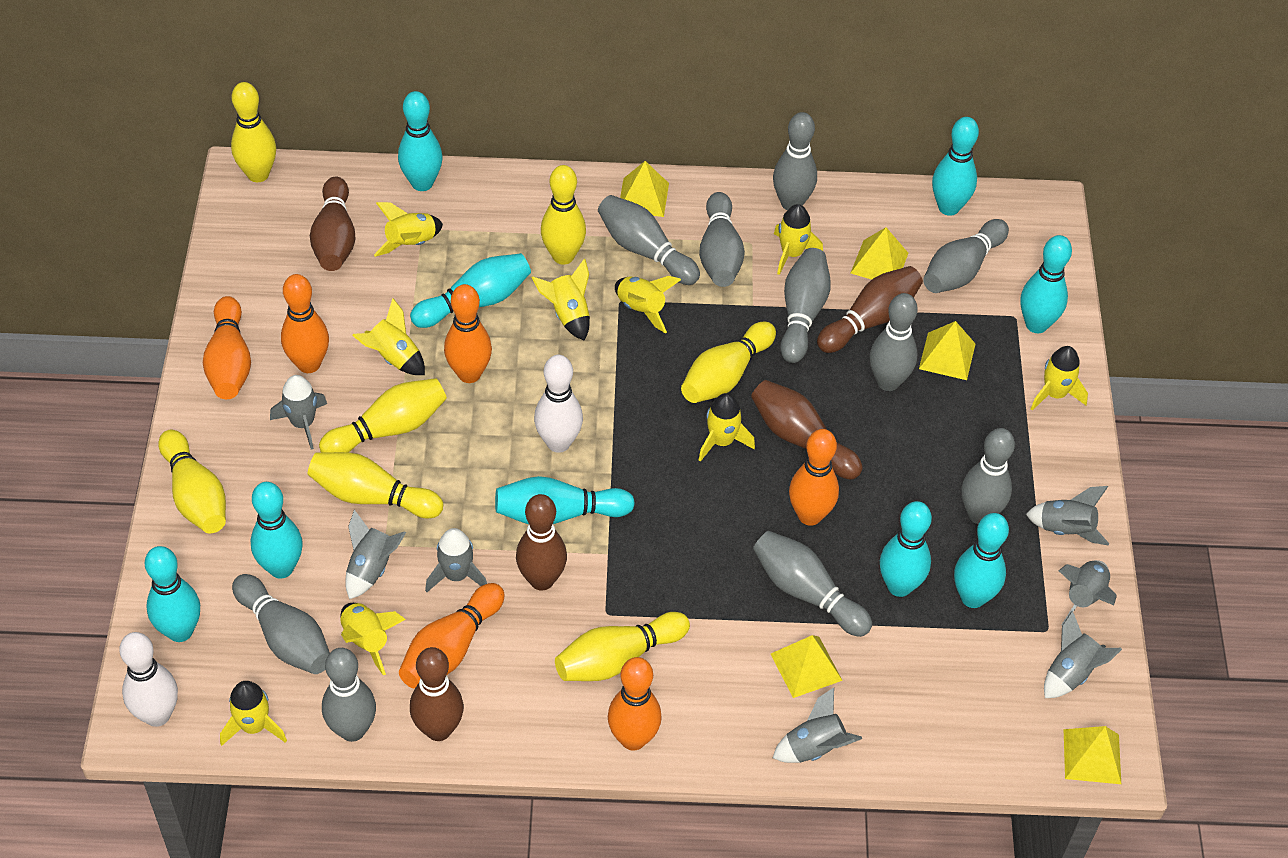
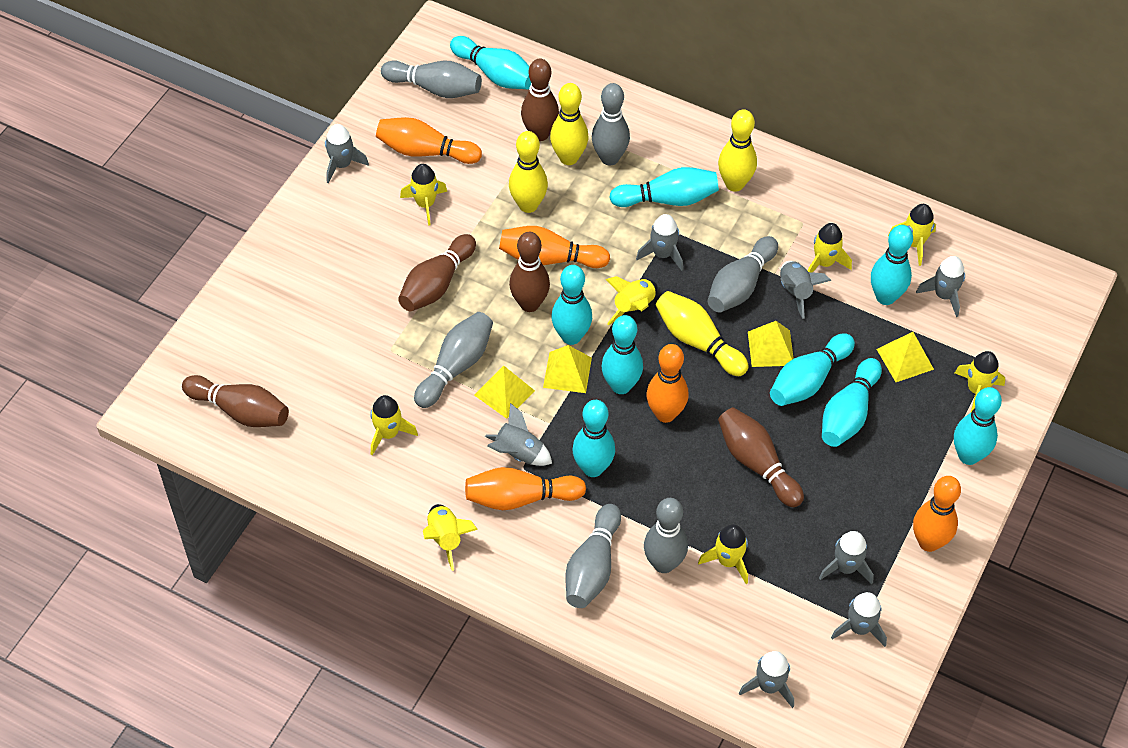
grey bowling pin: 10 -> 6
grey rocket: 7 -> 8
orange bowling pin: 6 -> 5
white bowling pin: 2 -> 0
yellow bowling pin: 7 -> 4
yellow pyramid: 5 -> 4
yellow rocket: 9 -> 8

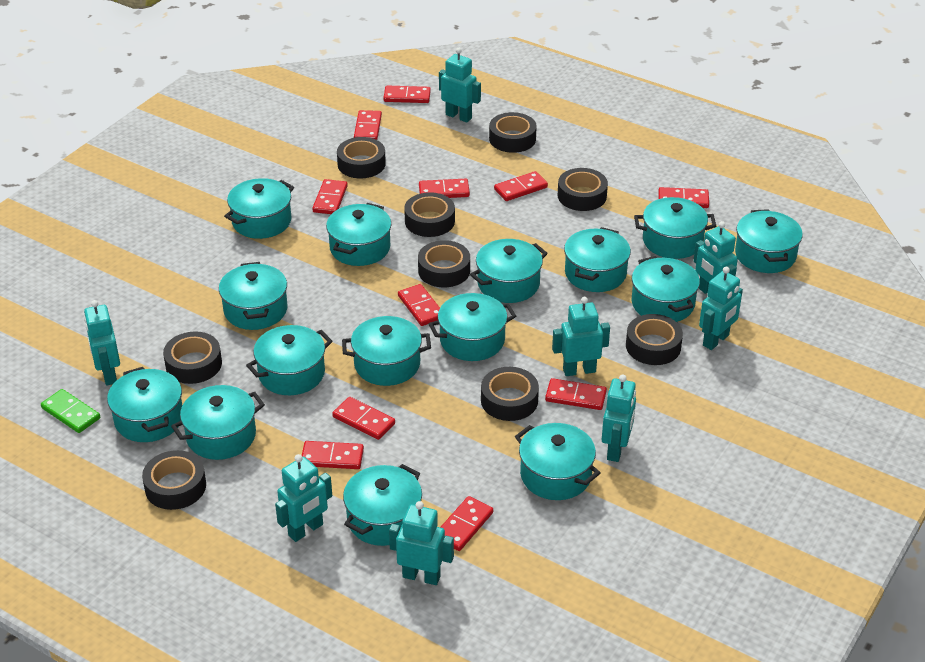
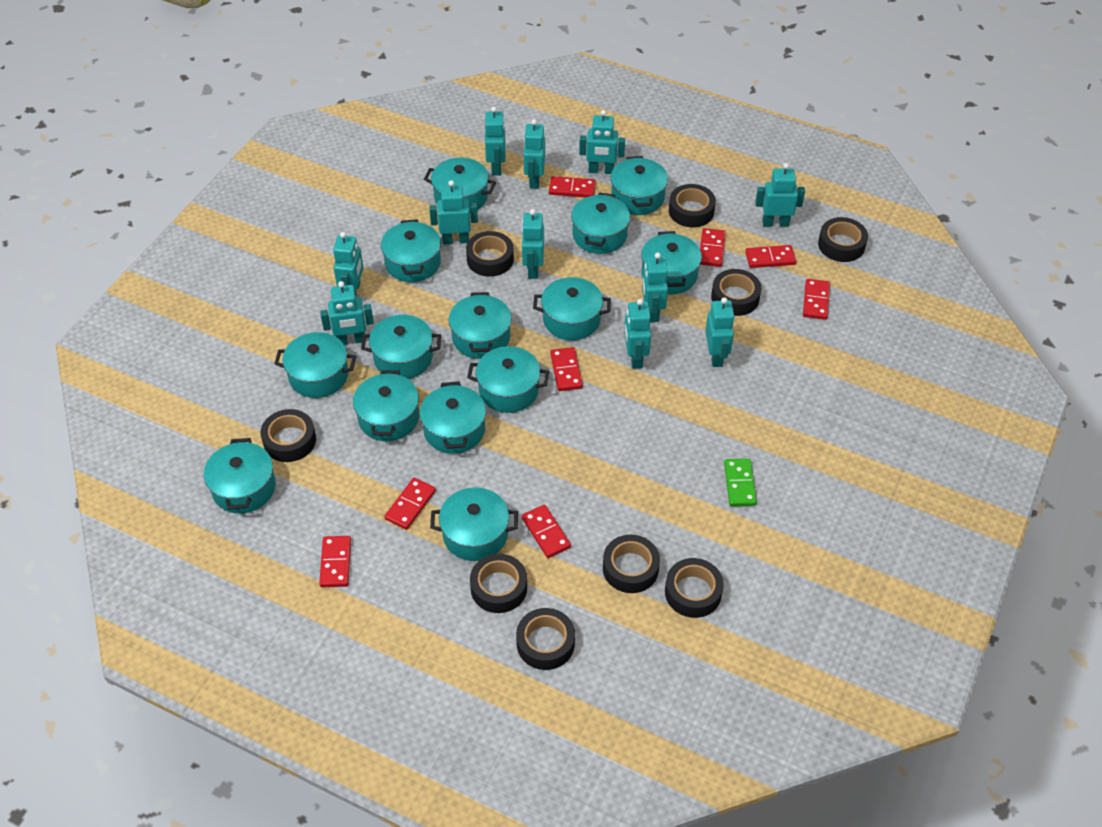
red domino: 11 -> 8
turquoise pot: 15 -> 14
turquoise robot: 8 -> 11

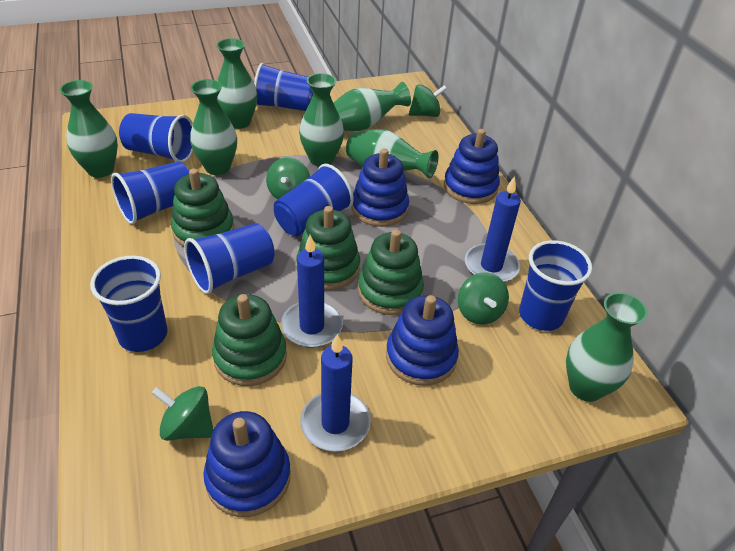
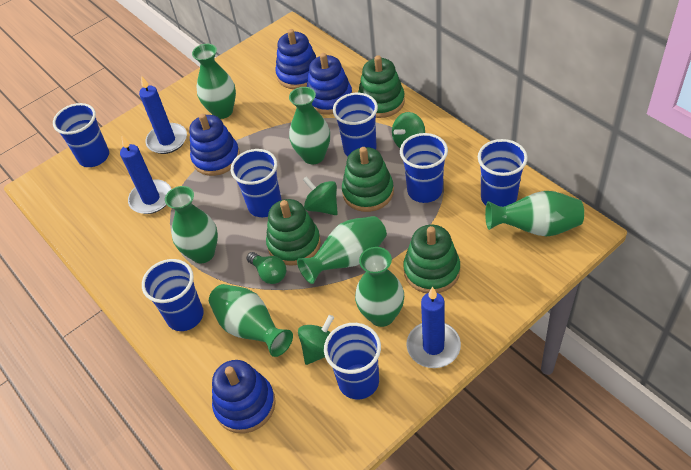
green light bulb: 0 -> 1
green spinning top: 4 -> 3

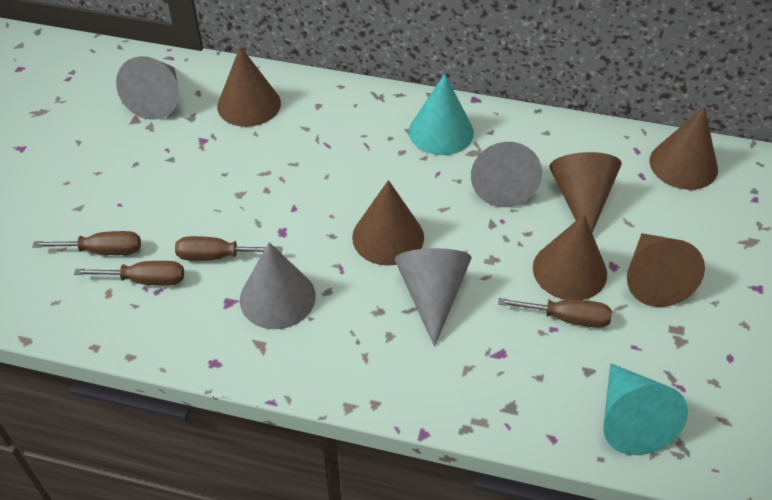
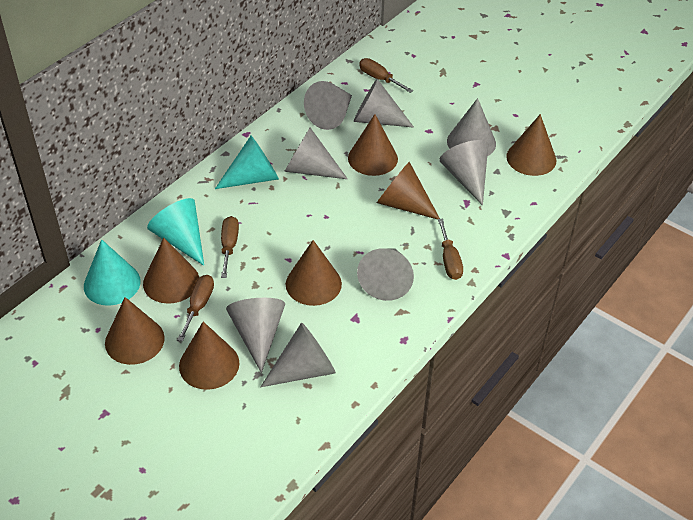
brown cone: 6 -> 7
grey cone: 4 -> 8
turquoise cone: 2 -> 3

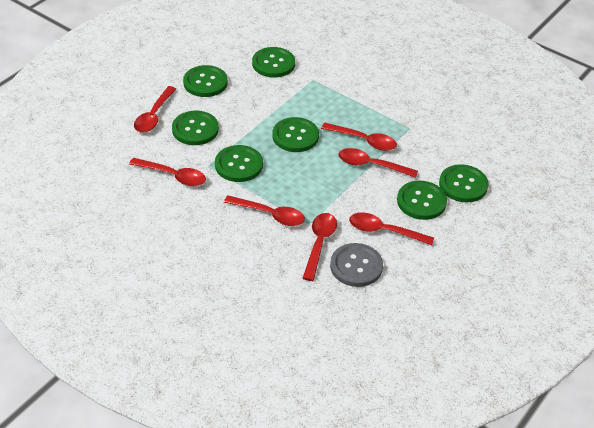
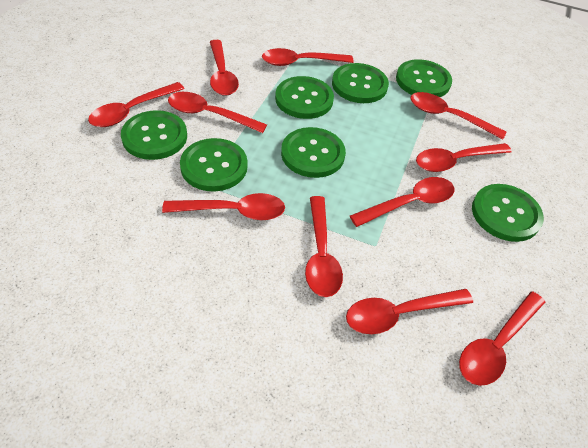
grey button: 1 -> 0
red spoon: 7 -> 11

PROMPT:
Scan the records above for the word "green" and return every line where it occurs.

TASK OUTPUT:
green light bulb: 0 -> 1
green spinning top: 4 -> 3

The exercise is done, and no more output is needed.